(Provided data):
***

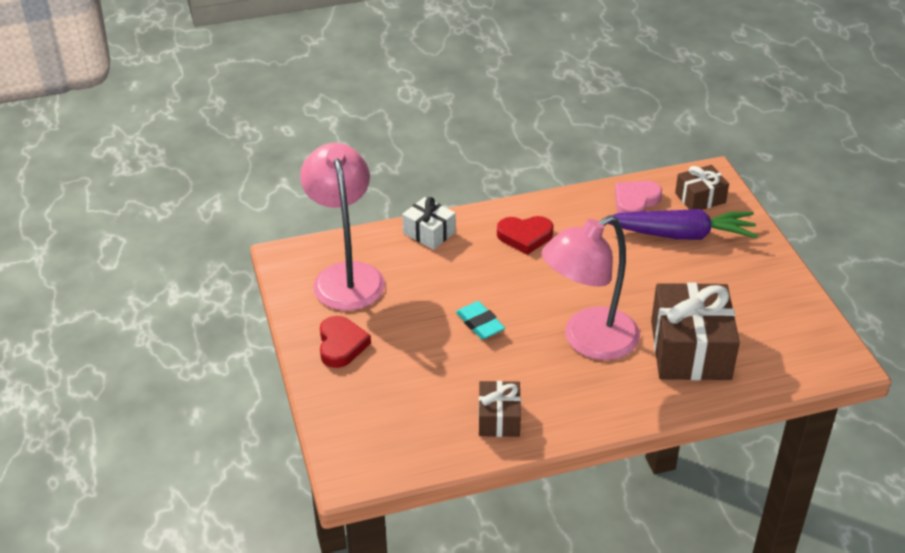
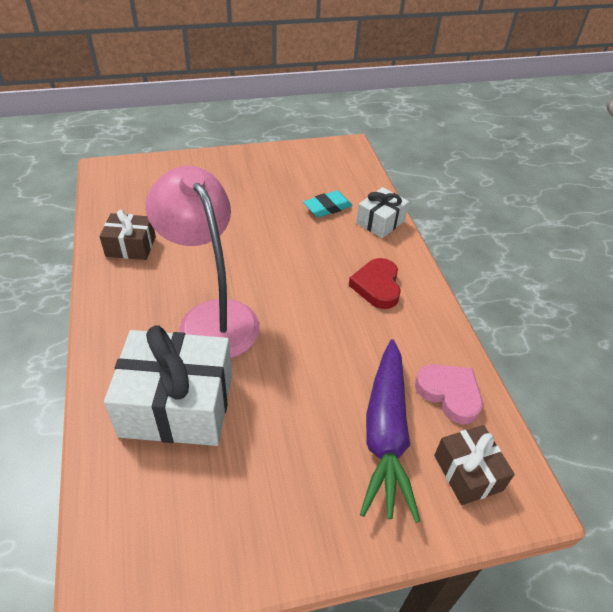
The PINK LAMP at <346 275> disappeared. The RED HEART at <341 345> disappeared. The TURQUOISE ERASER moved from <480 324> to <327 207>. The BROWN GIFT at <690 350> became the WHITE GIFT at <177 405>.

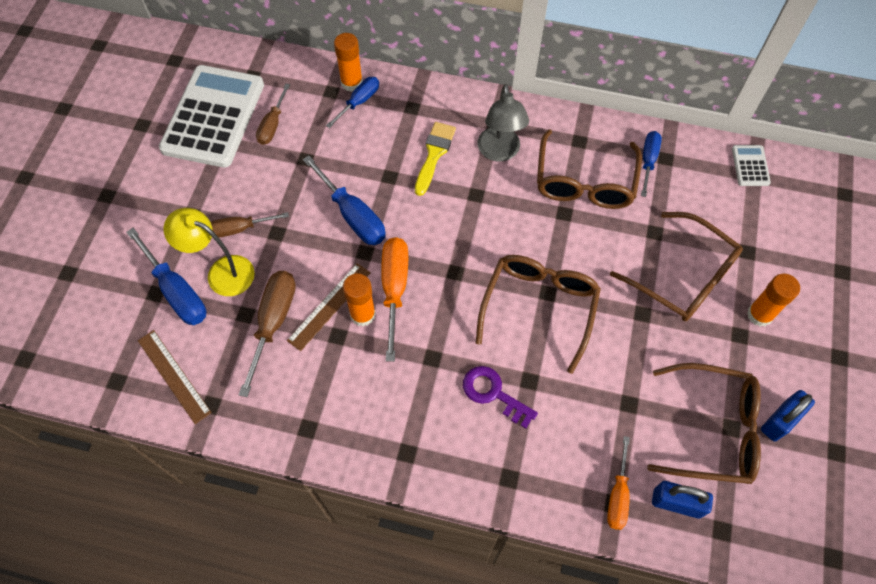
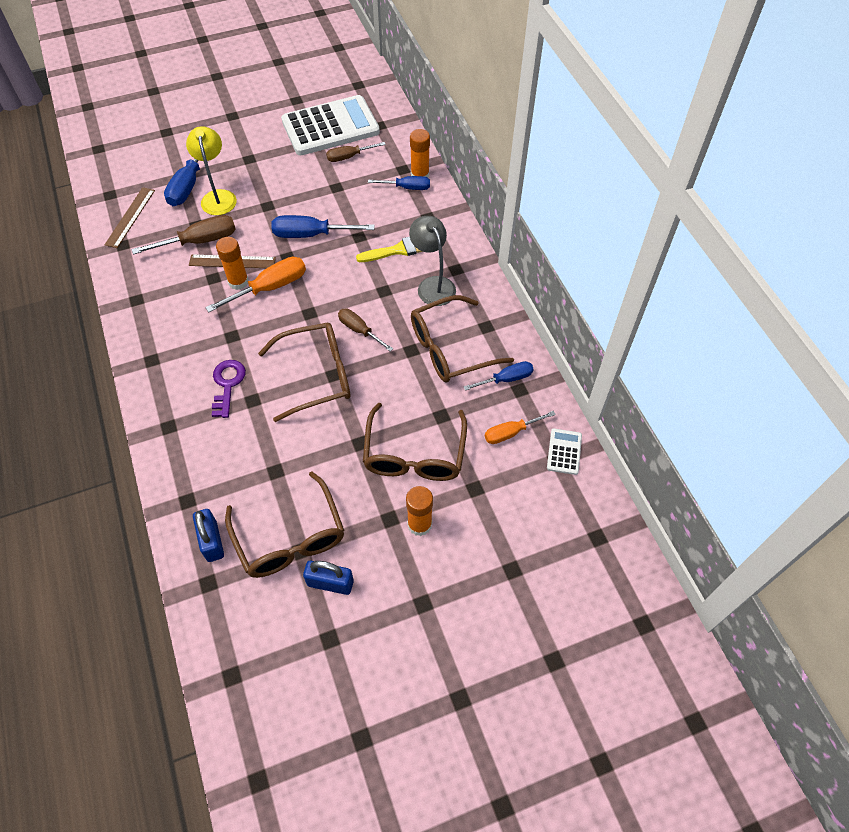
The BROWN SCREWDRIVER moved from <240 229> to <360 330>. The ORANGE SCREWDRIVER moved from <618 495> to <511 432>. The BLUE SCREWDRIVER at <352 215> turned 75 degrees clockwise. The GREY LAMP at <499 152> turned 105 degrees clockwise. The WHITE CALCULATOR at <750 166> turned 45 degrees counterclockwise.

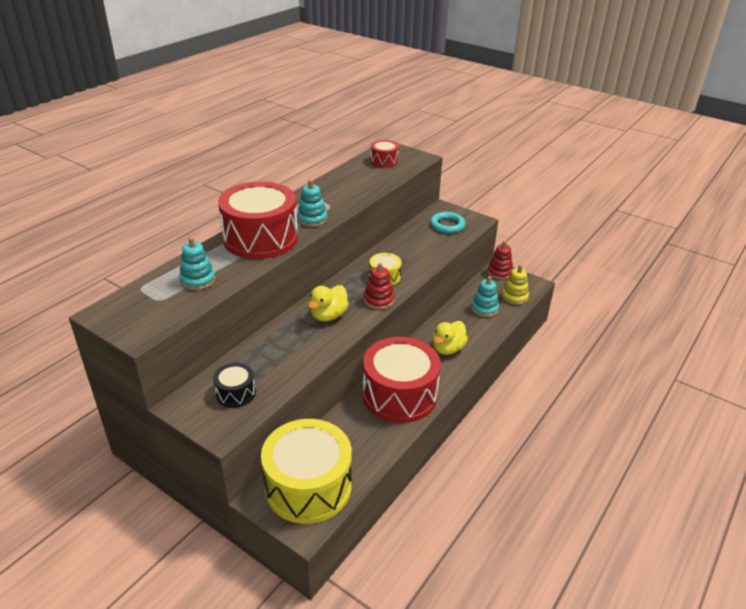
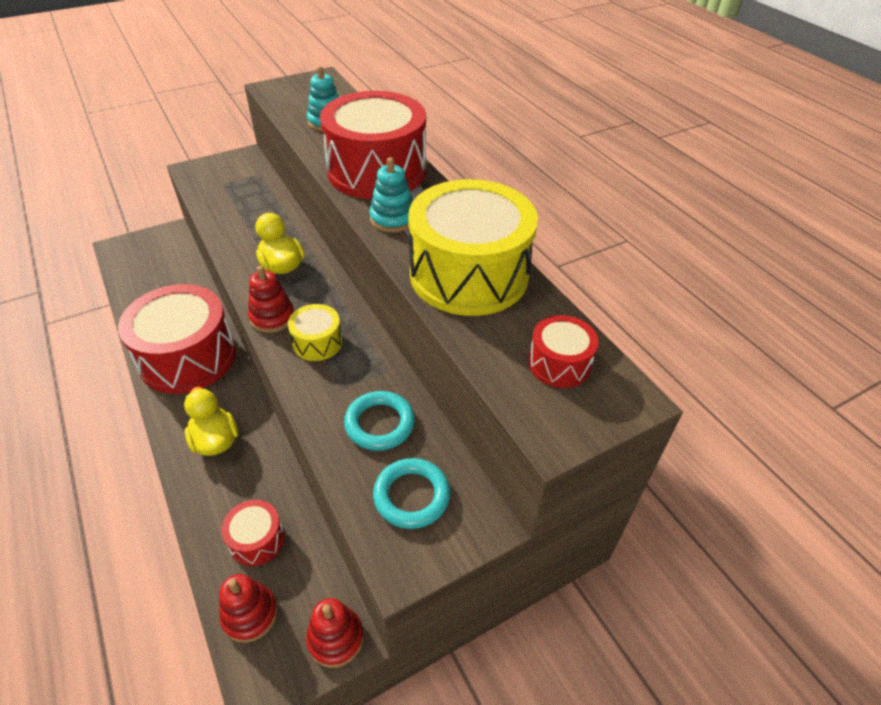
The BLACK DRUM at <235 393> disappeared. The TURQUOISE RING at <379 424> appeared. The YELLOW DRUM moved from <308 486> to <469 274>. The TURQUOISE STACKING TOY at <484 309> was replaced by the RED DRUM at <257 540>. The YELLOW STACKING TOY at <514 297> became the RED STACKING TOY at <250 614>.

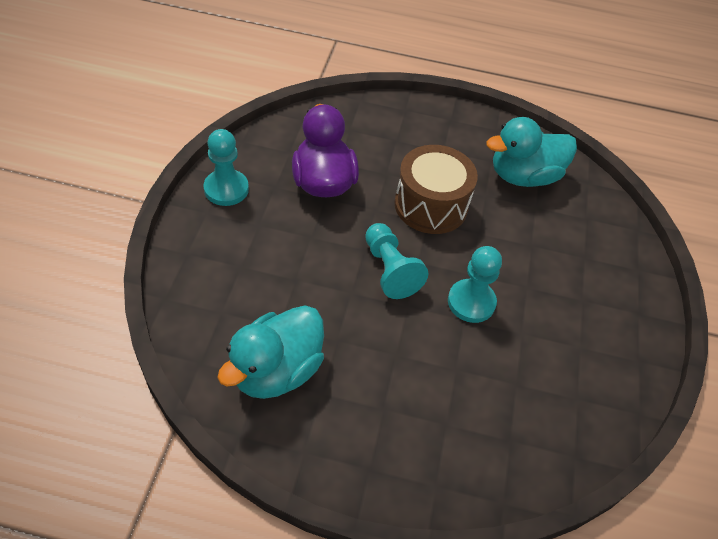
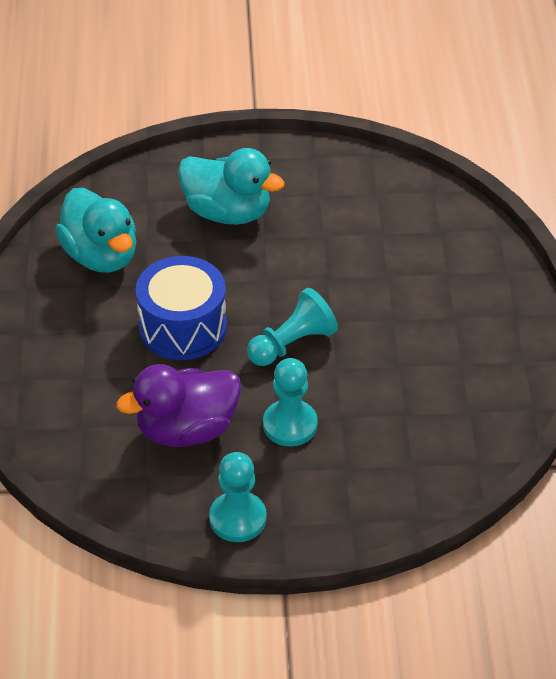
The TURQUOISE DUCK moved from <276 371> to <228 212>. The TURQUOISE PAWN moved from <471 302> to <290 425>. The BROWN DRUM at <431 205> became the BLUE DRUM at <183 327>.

***

(Your goal): In the listing above, transcribe exactly the lines from the line containing "The BLACK DRUM" through the last one, both included, but not the pictures.

(Expected answer):
The BLACK DRUM at <235 393> disappeared. The TURQUOISE RING at <379 424> appeared. The YELLOW DRUM moved from <308 486> to <469 274>. The TURQUOISE STACKING TOY at <484 309> was replaced by the RED DRUM at <257 540>. The YELLOW STACKING TOY at <514 297> became the RED STACKING TOY at <250 614>.

The TURQUOISE DUCK moved from <276 371> to <228 212>. The TURQUOISE PAWN moved from <471 302> to <290 425>. The BROWN DRUM at <431 205> became the BLUE DRUM at <183 327>.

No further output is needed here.